Omit the images and output every line of the data below exactly.

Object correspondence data
..............................
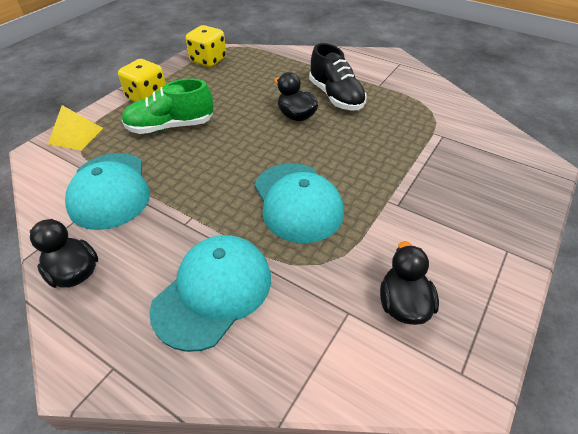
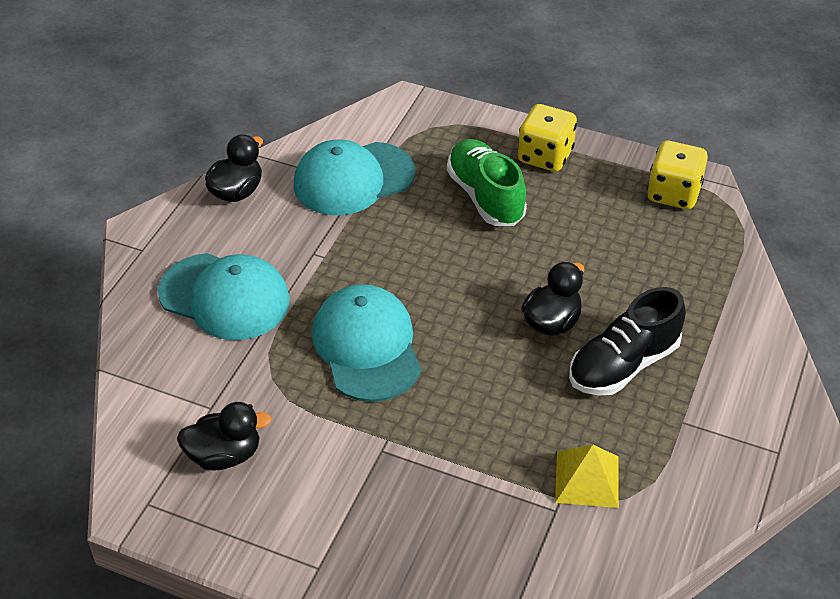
camera: 80 degrees right, 0 degrees up
(76, 135) = (442, 119): yellow pyramid -> yellow pyramid (587, 479)
(297, 202) = (367, 346): turquoise cap -> turquoise cap turned 105 degrees clockwise

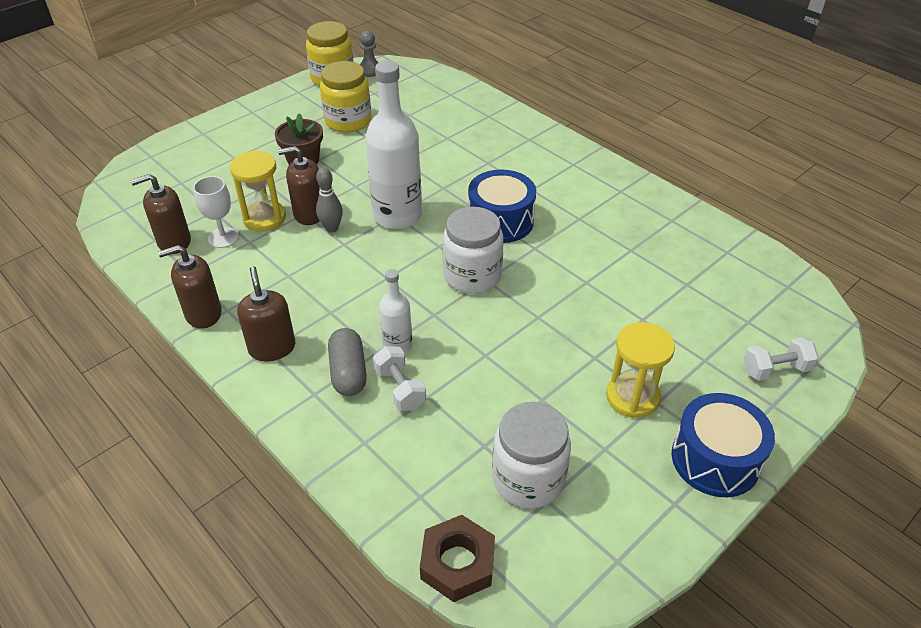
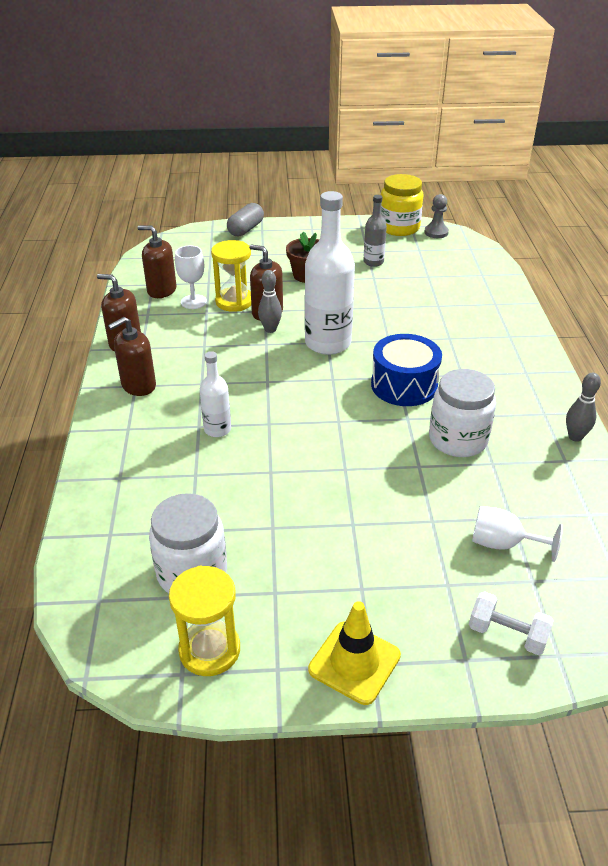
camera: 40 degrees right, 5 degrees down
(272, 348) = (138, 385): brown soap dispenser -> brown soap dispenser turned 150 degrees counterclockwise
(348, 121) = (373, 262): yellow jar -> grey bottle
(348, 372) = (164, 428): grey capsule -> grey capsule (246, 229)
(400, 389) = (183, 458): white dumbbell -> none
(457, 563) = (79, 592): brown nut -> none
(472, 276) = (331, 412): white jar -> white jar (458, 440)
(632, 397) = (345, 571): yellow hourglass -> yellow hourglass (209, 650)
(659, 198) = (575, 437): none -> grey bowling pin
(704, 307) = (503, 544): none -> white goblet
(715, 459) = (354, 662): blue drum -> yellow traffic cone

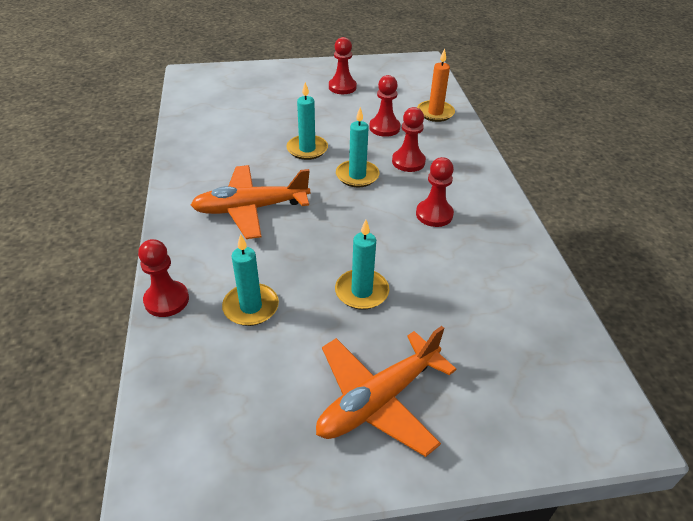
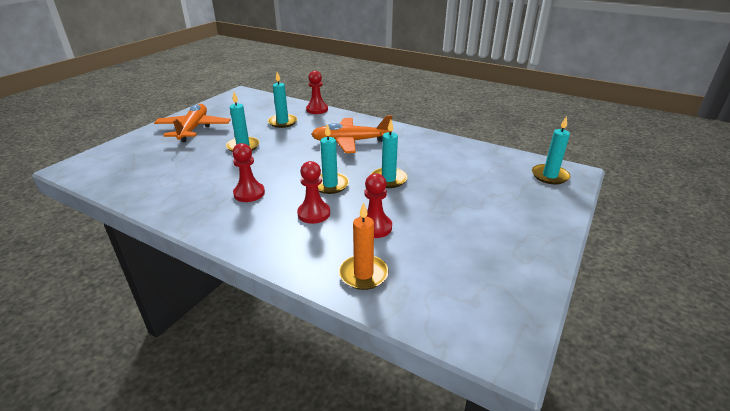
camera: 130 degrees right, 10 degrees down
(209, 81) = (550, 176): none -> turquoise candle
(251, 209) = (350, 142): orange plane -> orange plane turned 120 degrees counterclockwise
(342, 87) = (478, 240): red pawn -> none

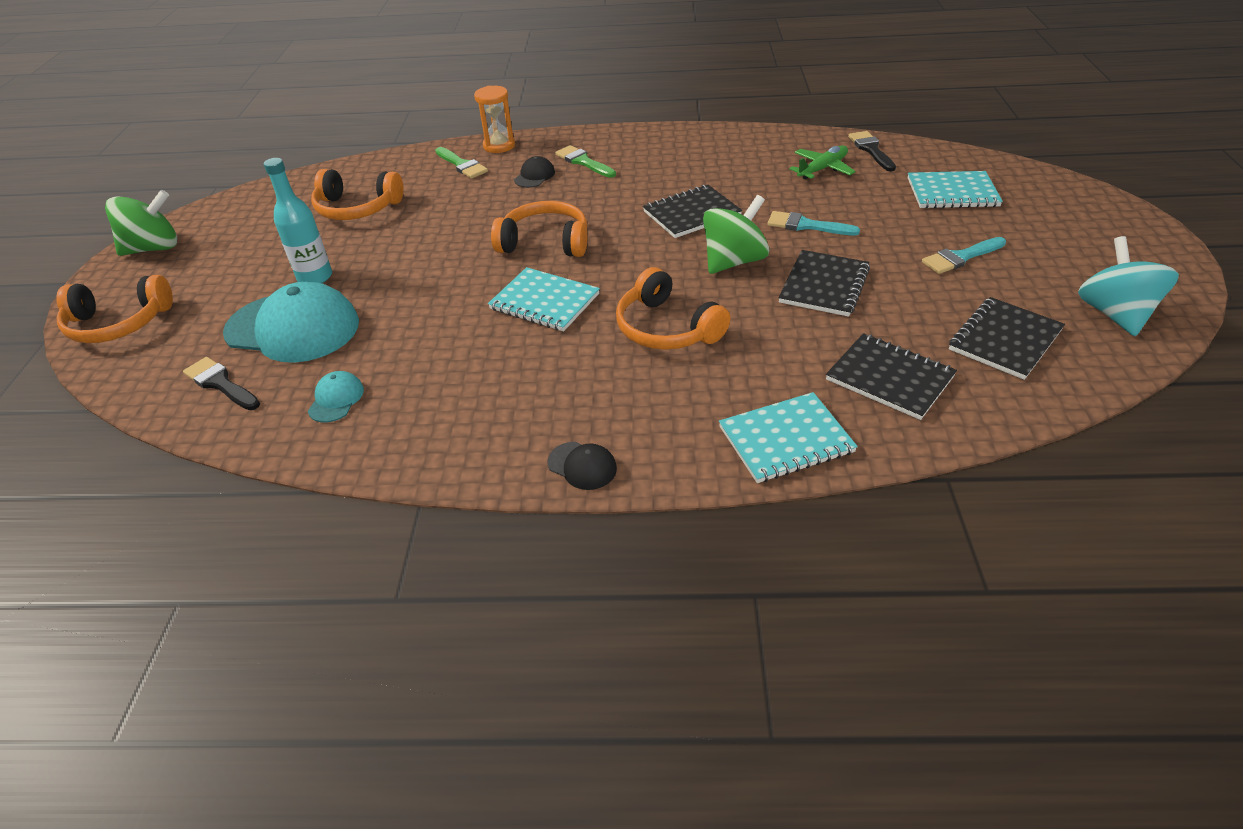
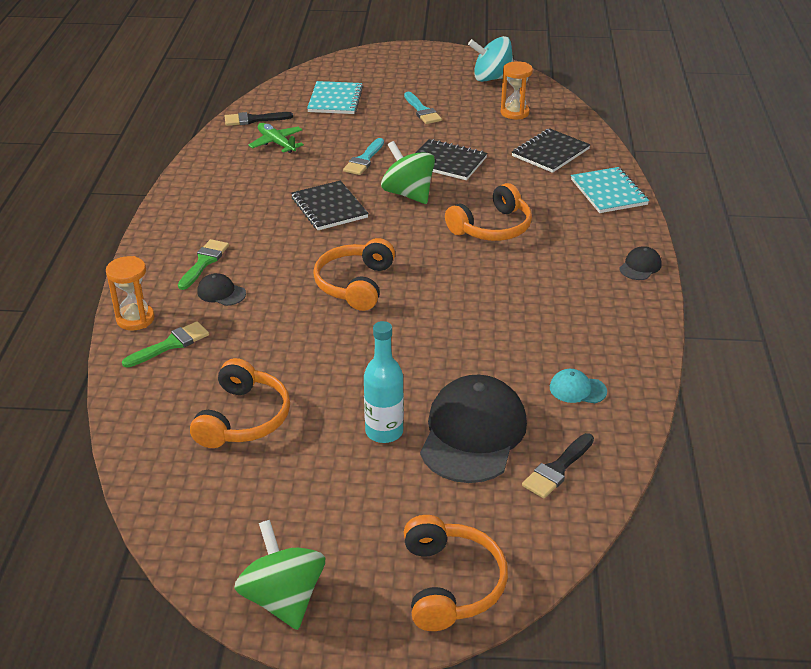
camera: 90 degrees left, 5 degrees down
(293, 328) = (473, 433): turquoise cap -> black cap
(544, 301) = (450, 284): turquoise notebook -> none
(583, 162) = (204, 262): green brush -> green brush turned 150 degrees clockwise
(1005, 340) = (514, 113): black notebook -> orange hourglass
..............................
### Output
camera: 80 degrees right, 0 degrees up
(76, 135) = (442, 119): yellow pyramid -> yellow pyramid (587, 479)
(297, 202) = (367, 346): turquoise cap -> turquoise cap turned 105 degrees clockwise

camera: 40 degrees right, 5 degrees down
(272, 348) = (138, 385): brown soap dispenser -> brown soap dispenser turned 150 degrees counterclockwise
(348, 121) = (373, 262): yellow jar -> grey bottle
(348, 372) = (164, 428): grey capsule -> grey capsule (246, 229)
(400, 389) = (183, 458): white dumbbell -> none
(457, 563) = (79, 592): brown nut -> none
(472, 276) = (331, 412): white jar -> white jar (458, 440)
(632, 397) = (345, 571): yellow hourglass -> yellow hourglass (209, 650)
(659, 198) = (575, 437): none -> grey bowling pin
(704, 307) = (503, 544): none -> white goblet
(715, 459) = (354, 662): blue drum -> yellow traffic cone

camera: 130 degrees right, 10 degrees down
(209, 81) = (550, 176): none -> turquoise candle
(251, 209) = (350, 142): orange plane -> orange plane turned 120 degrees counterclockwise
(342, 87) = (478, 240): red pawn -> none

camera: 90 degrees left, 5 degrees down
(293, 328) = (473, 433): turquoise cap -> black cap
(544, 301) = (450, 284): turquoise notebook -> none
(583, 162) = (204, 262): green brush -> green brush turned 150 degrees clockwise
(1005, 340) = (514, 113): black notebook -> orange hourglass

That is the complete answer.